TASK ITEM: Copy out lines with the word "VEXT" from the material that follows.

MATERIAL FOR THIS EXERCISE:

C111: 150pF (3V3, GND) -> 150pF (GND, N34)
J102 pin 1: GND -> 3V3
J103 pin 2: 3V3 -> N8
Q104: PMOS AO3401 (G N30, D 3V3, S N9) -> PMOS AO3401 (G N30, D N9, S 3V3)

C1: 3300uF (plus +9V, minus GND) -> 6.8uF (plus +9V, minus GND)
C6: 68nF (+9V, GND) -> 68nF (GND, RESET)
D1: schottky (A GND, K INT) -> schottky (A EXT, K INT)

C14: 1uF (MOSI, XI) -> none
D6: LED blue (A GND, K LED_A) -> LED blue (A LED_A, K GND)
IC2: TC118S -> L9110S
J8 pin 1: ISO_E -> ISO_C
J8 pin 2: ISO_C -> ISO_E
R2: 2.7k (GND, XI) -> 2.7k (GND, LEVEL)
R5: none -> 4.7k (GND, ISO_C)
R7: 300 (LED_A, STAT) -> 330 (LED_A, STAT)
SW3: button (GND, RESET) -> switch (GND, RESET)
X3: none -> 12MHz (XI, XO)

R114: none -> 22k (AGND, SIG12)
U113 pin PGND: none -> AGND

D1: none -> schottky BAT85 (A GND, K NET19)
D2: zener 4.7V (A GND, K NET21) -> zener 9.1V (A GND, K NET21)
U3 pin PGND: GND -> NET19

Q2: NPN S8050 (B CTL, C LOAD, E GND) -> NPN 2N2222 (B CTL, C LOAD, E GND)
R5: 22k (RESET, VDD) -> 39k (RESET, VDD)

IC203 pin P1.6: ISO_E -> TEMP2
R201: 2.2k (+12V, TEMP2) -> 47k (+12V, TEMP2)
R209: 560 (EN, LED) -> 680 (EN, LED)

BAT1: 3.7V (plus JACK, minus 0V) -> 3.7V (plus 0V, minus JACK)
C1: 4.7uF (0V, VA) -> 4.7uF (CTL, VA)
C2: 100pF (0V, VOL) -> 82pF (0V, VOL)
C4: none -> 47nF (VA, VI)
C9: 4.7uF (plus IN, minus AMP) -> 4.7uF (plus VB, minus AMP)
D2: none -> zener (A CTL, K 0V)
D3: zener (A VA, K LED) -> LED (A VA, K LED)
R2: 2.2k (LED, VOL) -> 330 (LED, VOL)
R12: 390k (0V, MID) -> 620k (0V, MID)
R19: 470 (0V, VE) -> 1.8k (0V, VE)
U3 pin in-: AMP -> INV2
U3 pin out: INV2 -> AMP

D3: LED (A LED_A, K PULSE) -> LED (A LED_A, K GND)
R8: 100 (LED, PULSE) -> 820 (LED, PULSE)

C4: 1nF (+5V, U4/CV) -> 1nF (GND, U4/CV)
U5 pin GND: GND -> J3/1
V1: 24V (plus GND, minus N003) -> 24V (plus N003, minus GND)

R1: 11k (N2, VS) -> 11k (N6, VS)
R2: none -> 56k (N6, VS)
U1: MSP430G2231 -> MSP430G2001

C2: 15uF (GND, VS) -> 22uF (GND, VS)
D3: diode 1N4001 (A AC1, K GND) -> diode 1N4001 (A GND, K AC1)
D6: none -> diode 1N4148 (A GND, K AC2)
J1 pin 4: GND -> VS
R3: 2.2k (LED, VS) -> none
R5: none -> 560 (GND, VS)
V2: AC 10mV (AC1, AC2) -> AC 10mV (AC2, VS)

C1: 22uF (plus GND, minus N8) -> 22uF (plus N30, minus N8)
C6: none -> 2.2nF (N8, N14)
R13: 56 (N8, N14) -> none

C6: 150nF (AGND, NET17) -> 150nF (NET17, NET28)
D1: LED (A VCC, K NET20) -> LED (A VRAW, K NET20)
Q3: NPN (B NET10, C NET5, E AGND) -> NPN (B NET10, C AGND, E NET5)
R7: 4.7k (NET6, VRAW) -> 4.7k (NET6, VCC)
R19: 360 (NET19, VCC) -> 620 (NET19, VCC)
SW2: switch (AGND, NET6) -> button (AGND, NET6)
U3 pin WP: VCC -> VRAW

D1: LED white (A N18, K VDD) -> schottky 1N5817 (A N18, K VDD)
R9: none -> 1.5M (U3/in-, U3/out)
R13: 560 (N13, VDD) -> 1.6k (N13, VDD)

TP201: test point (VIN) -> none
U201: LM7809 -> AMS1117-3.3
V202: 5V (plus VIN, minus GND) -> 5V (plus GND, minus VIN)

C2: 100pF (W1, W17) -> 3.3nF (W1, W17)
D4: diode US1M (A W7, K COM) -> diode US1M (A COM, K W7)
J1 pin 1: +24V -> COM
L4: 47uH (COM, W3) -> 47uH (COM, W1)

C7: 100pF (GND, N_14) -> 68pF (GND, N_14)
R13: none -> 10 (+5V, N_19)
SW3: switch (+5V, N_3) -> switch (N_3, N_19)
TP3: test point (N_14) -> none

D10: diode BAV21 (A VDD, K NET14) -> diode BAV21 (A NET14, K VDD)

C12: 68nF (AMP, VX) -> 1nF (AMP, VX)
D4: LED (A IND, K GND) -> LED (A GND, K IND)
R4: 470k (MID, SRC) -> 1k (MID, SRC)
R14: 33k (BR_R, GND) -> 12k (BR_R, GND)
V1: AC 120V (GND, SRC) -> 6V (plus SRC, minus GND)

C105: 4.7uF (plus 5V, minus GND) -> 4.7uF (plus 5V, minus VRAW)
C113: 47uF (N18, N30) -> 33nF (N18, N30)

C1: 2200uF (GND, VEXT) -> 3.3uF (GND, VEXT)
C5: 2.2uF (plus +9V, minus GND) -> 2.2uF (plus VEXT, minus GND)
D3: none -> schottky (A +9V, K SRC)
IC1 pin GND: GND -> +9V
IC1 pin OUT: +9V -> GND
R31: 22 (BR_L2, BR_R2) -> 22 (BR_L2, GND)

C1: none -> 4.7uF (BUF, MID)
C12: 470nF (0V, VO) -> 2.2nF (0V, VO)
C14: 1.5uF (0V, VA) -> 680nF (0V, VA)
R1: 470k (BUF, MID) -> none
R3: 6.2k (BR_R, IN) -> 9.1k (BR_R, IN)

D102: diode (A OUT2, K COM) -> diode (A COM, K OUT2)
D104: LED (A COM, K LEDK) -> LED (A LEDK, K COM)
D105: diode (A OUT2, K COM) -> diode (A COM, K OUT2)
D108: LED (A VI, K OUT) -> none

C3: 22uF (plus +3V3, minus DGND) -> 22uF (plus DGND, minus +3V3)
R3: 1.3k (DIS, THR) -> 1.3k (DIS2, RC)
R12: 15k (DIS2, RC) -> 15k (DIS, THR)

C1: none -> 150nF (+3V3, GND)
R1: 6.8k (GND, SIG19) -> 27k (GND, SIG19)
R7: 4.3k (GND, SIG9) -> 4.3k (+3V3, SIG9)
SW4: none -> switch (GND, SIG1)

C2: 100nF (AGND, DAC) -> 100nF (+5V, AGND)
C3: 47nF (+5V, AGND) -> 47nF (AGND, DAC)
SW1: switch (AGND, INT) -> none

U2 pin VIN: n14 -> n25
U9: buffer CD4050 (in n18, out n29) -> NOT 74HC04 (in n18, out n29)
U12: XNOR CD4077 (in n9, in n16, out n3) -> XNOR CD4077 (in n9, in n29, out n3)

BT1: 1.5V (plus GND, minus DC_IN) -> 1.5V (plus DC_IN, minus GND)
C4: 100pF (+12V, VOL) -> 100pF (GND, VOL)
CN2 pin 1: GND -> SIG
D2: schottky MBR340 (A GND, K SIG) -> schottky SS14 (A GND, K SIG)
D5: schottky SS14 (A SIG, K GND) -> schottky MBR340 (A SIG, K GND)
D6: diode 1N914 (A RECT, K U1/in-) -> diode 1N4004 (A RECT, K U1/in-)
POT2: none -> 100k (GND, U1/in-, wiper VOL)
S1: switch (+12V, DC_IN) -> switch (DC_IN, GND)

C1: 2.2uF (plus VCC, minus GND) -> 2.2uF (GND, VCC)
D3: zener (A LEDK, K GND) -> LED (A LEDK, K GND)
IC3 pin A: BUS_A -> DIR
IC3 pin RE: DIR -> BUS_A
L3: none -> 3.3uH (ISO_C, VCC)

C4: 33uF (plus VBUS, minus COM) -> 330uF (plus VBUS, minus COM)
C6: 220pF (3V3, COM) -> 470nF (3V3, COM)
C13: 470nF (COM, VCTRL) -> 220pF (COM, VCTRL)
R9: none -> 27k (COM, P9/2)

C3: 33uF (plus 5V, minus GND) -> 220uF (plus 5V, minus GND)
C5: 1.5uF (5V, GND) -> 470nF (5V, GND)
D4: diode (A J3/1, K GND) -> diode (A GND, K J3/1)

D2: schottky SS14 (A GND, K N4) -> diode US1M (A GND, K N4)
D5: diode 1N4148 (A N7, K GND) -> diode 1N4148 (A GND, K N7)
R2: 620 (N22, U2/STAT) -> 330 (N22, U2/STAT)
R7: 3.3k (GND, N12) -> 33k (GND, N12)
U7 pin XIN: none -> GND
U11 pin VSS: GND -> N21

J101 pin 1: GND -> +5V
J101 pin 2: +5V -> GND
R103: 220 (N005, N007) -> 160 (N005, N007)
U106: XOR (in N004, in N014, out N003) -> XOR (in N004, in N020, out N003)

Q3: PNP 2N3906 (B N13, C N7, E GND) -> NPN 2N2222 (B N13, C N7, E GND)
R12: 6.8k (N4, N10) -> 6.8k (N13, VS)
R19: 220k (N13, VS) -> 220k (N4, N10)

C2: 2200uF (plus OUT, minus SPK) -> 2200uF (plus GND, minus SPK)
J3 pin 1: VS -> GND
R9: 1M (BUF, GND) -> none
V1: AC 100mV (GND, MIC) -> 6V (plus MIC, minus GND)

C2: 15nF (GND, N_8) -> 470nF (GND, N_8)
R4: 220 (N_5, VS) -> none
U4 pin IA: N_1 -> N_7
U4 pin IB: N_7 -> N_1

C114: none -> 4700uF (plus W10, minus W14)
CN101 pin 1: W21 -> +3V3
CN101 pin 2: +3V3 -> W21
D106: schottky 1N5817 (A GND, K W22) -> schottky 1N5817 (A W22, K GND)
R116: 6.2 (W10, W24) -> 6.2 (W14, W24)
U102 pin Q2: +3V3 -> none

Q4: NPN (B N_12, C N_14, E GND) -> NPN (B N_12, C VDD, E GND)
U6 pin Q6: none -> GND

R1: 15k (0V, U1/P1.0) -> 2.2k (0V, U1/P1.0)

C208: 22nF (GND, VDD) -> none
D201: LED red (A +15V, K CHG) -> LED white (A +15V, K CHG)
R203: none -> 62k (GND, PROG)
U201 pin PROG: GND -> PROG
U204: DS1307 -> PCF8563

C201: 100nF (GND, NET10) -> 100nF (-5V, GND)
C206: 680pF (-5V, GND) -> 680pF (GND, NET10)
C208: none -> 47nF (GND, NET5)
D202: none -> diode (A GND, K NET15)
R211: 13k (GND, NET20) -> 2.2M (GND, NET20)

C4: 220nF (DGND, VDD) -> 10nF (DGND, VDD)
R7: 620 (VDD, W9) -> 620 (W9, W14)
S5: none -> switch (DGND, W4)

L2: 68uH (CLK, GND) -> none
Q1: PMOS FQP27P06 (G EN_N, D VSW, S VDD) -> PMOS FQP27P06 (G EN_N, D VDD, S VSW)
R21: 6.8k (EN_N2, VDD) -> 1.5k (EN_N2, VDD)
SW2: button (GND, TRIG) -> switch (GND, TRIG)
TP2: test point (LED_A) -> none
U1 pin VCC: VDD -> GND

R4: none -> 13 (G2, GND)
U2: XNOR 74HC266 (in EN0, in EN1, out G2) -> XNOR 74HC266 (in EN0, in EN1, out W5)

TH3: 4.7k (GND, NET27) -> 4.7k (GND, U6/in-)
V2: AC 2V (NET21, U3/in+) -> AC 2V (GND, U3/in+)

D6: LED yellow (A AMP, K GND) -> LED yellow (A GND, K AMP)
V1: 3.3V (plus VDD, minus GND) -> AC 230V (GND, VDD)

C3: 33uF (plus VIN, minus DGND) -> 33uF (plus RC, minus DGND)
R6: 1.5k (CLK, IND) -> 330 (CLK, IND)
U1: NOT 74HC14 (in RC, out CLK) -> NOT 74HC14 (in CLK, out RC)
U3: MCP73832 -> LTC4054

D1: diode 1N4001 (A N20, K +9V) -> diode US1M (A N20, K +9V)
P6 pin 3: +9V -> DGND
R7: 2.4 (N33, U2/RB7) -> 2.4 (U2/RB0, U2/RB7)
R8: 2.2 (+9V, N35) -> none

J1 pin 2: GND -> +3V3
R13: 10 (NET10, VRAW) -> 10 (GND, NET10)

PROBLEM SOLUTION:
C1: 2200uF (GND, VEXT) -> 3.3uF (GND, VEXT)
C5: 2.2uF (plus +9V, minus GND) -> 2.2uF (plus VEXT, minus GND)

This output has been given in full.